WHAT YOU ARE ASKED TO DO >> Once the line holding "turquoise wallet: 2 -> 4" appears, repeat it and each line after it to the end of the data, exactly and with nothing else; pictures stay out.

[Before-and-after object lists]
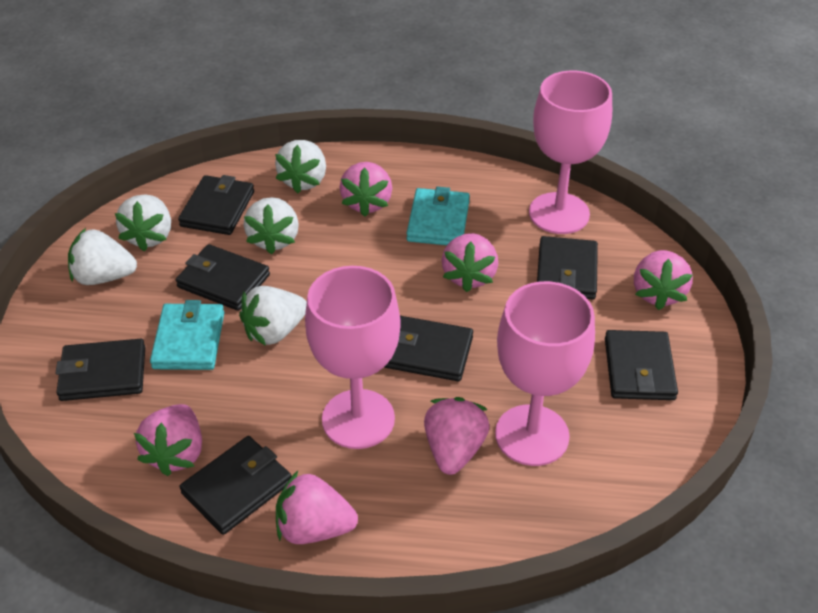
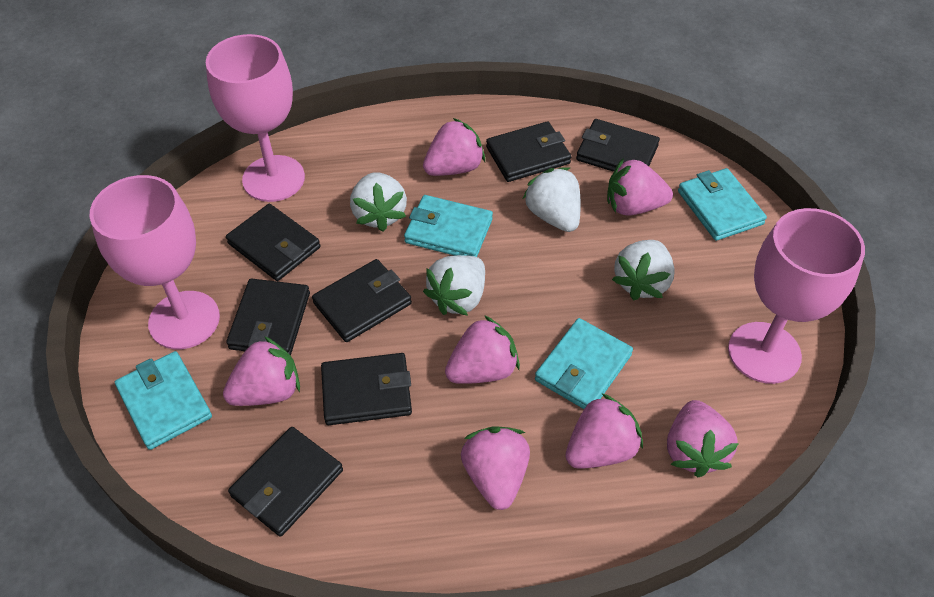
pink strawberry: 6 -> 7
turquoise wallet: 2 -> 4
white strawberry: 5 -> 4

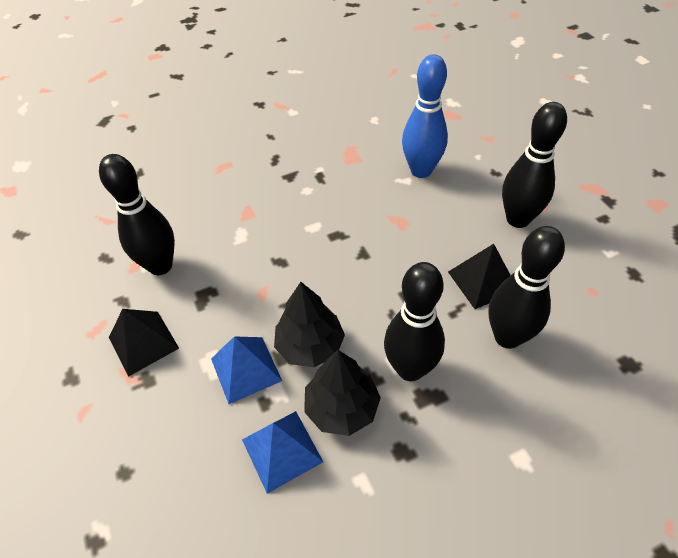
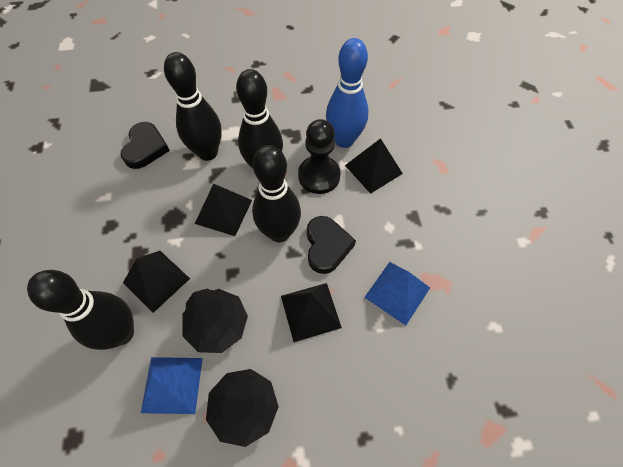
black heart: 0 -> 2
black pawn: 0 -> 1
black pyramid: 2 -> 4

EXPECTED OUTPUT >>
turquoise wallet: 2 -> 4
white strawberry: 5 -> 4

black heart: 0 -> 2
black pawn: 0 -> 1
black pyramid: 2 -> 4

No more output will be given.